Exercise goal
Pictures in the records below must be left out. Return exactly the lines from the line with "D105: diode 1N914" to the line with "R103: 68k (N5, N14) -> none", both included.

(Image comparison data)
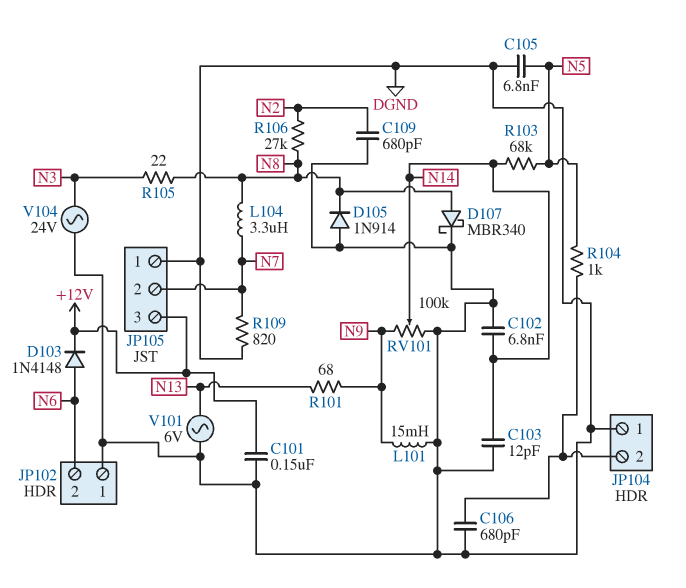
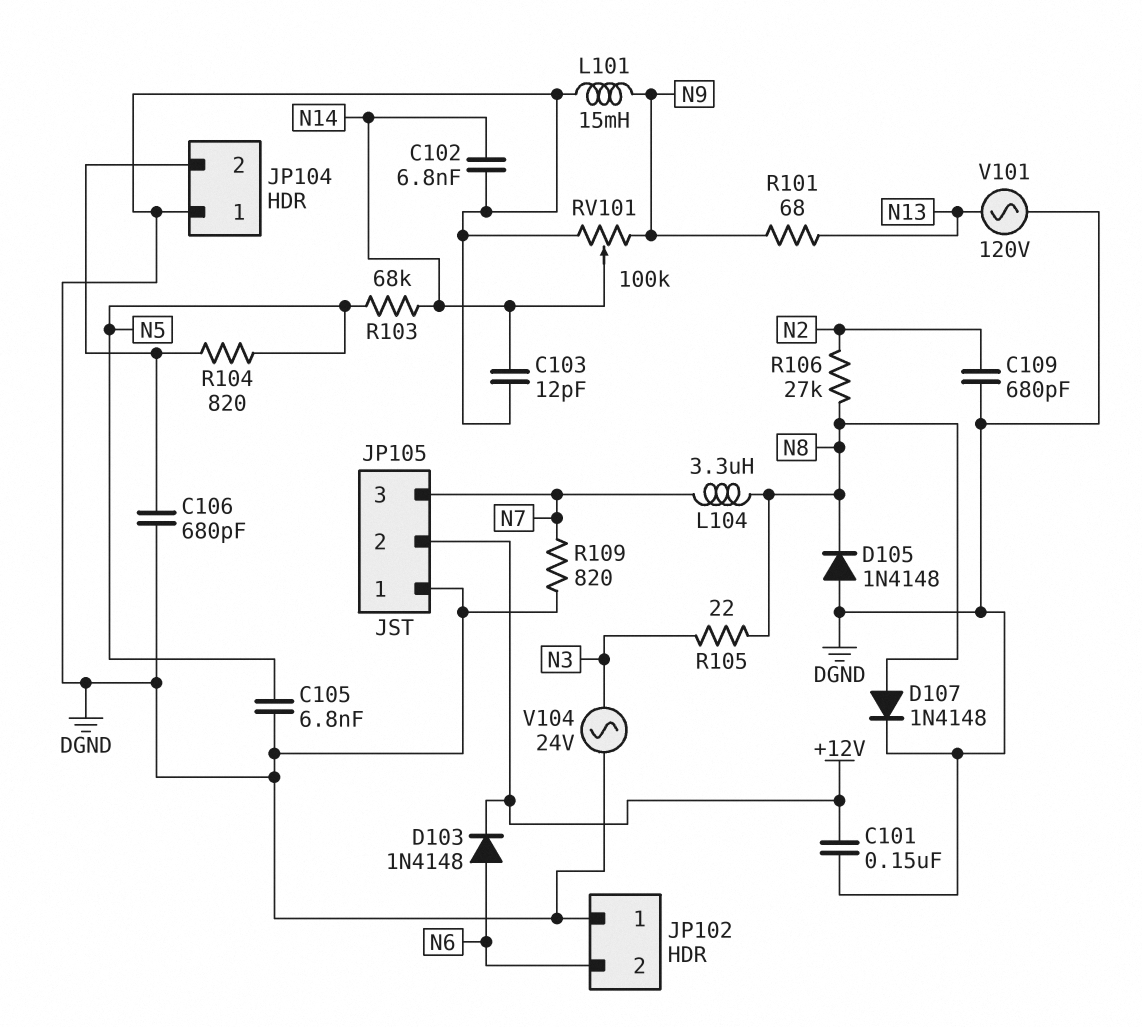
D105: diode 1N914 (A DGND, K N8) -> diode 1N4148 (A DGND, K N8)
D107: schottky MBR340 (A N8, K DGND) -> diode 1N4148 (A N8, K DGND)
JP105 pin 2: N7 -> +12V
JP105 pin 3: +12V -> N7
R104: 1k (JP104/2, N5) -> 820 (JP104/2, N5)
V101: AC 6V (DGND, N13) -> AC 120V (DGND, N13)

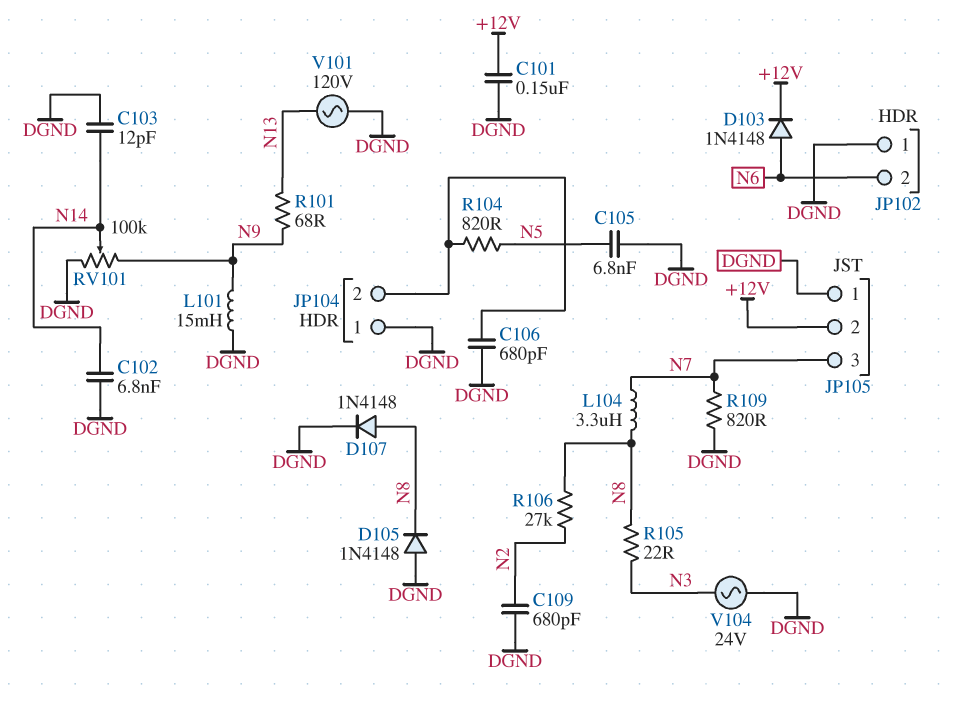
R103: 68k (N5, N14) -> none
* * *
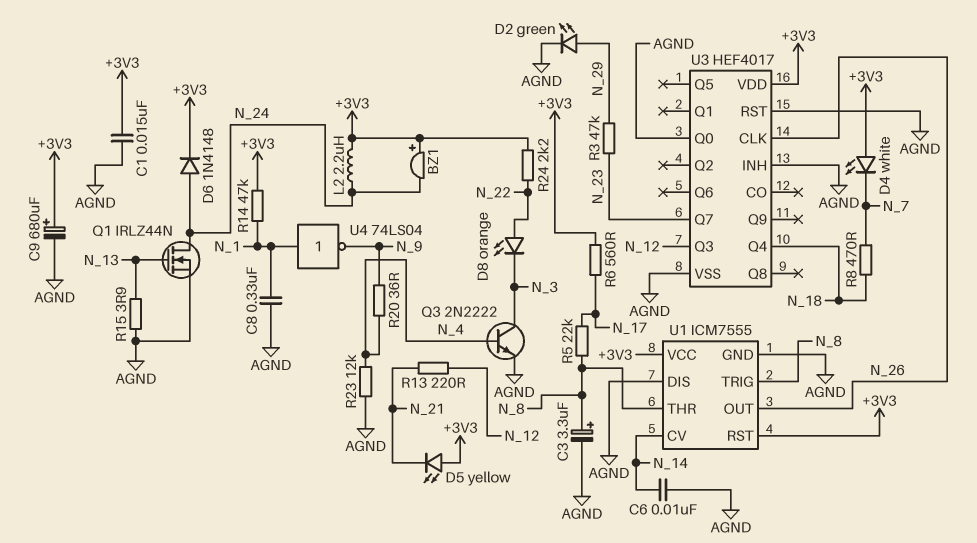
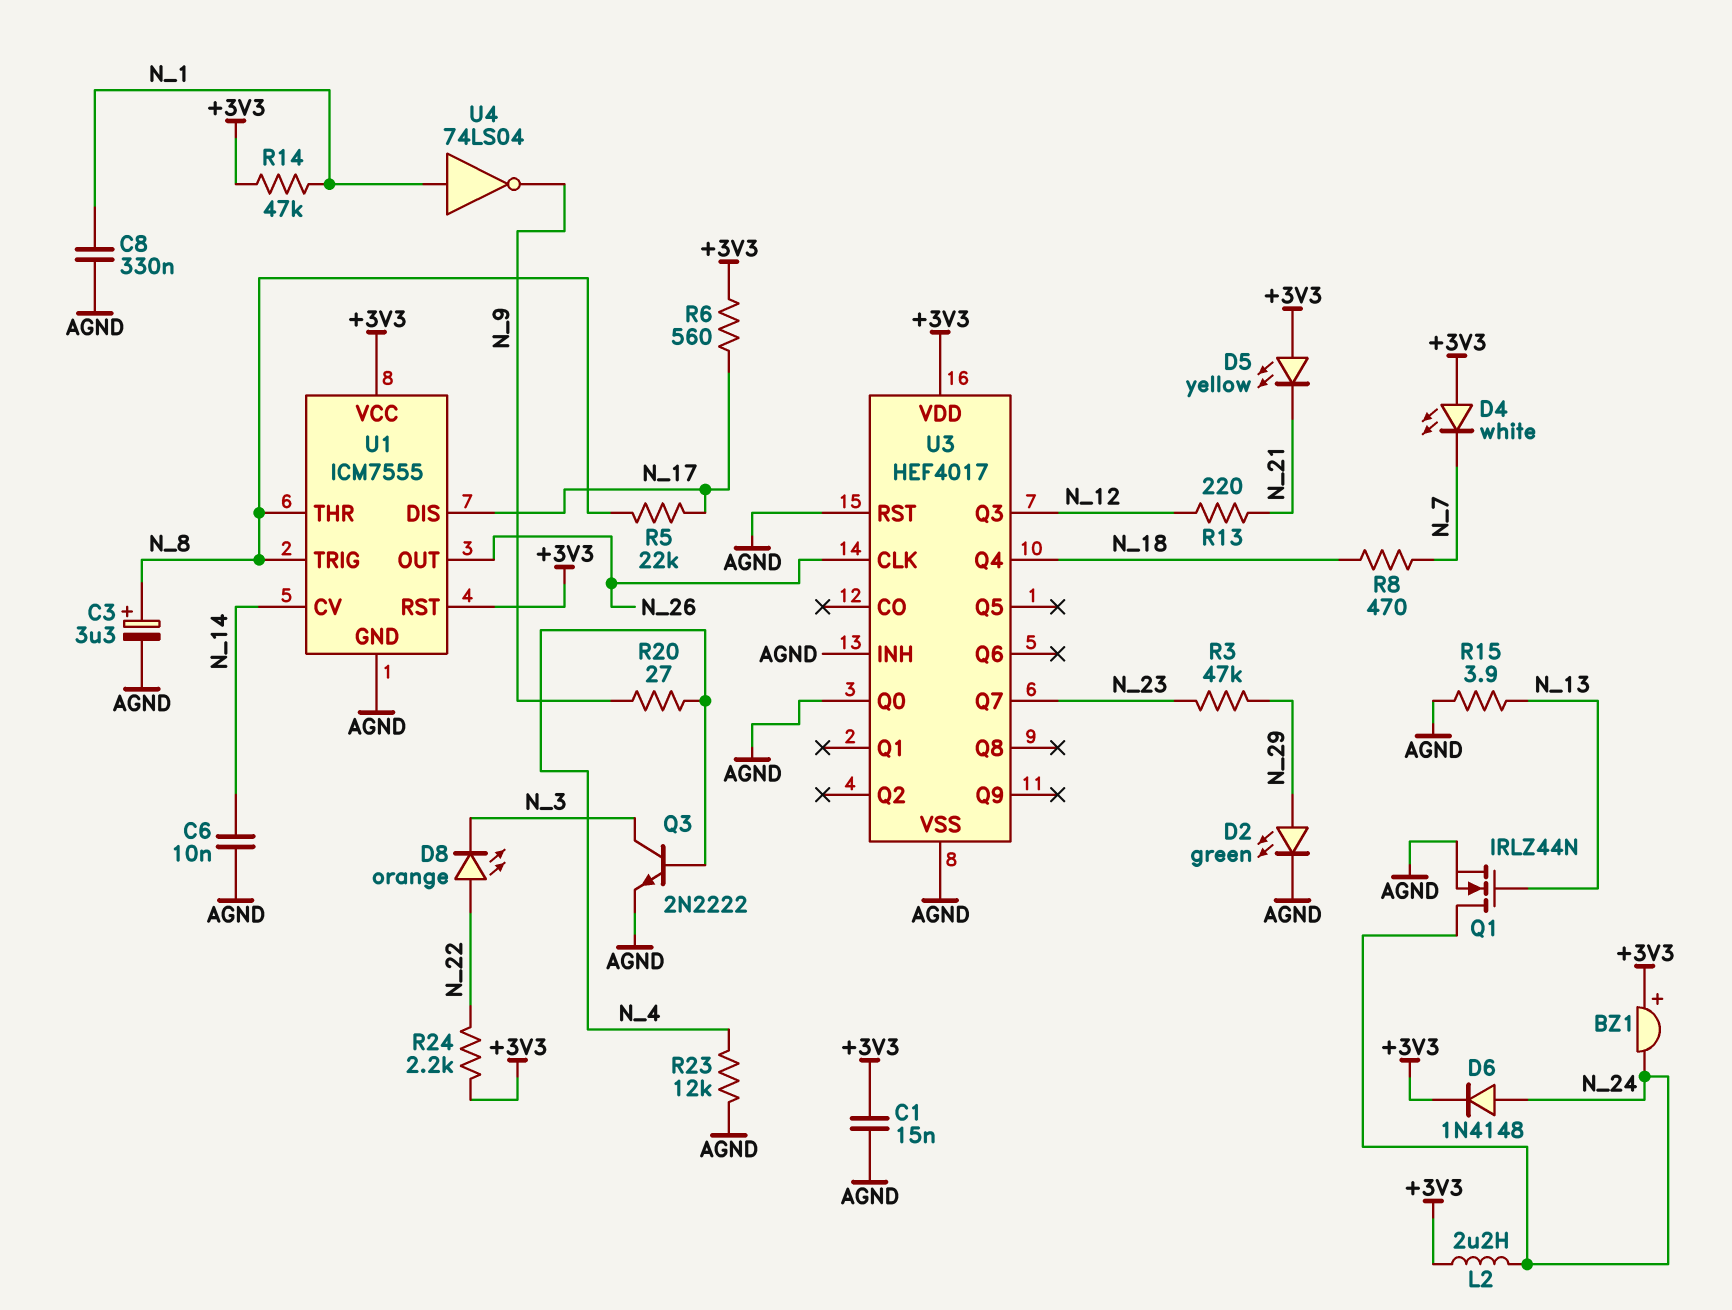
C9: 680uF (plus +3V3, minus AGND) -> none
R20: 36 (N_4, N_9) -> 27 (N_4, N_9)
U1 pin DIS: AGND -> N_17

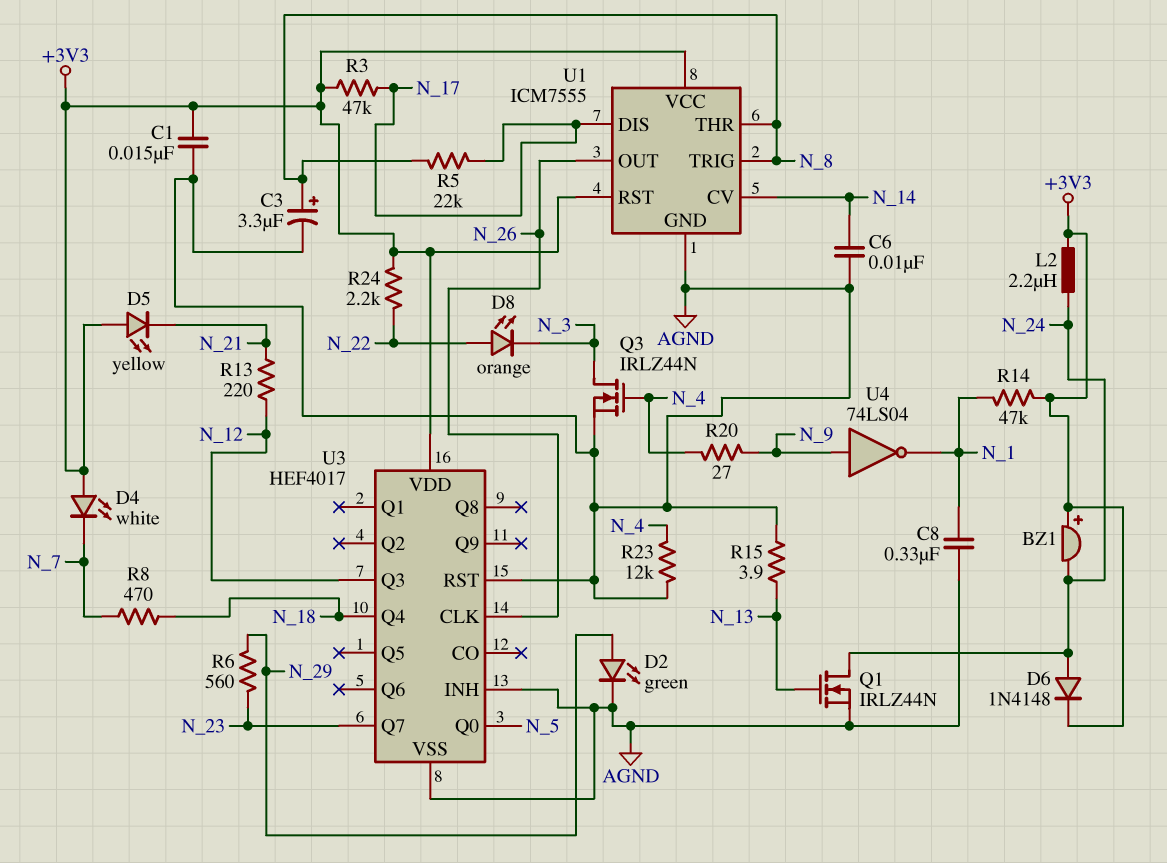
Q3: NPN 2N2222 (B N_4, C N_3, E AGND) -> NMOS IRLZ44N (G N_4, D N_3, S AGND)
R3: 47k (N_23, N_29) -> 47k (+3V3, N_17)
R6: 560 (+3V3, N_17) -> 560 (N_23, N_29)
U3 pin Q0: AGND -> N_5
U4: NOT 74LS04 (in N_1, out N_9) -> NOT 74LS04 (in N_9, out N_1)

Response box
D105: diode 1N914 (A DGND, K N8) -> diode 1N4148 (A DGND, K N8)
D107: schottky MBR340 (A N8, K DGND) -> diode 1N4148 (A N8, K DGND)
JP105 pin 2: N7 -> +12V
JP105 pin 3: +12V -> N7
R104: 1k (JP104/2, N5) -> 820 (JP104/2, N5)
V101: AC 6V (DGND, N13) -> AC 120V (DGND, N13)

R103: 68k (N5, N14) -> none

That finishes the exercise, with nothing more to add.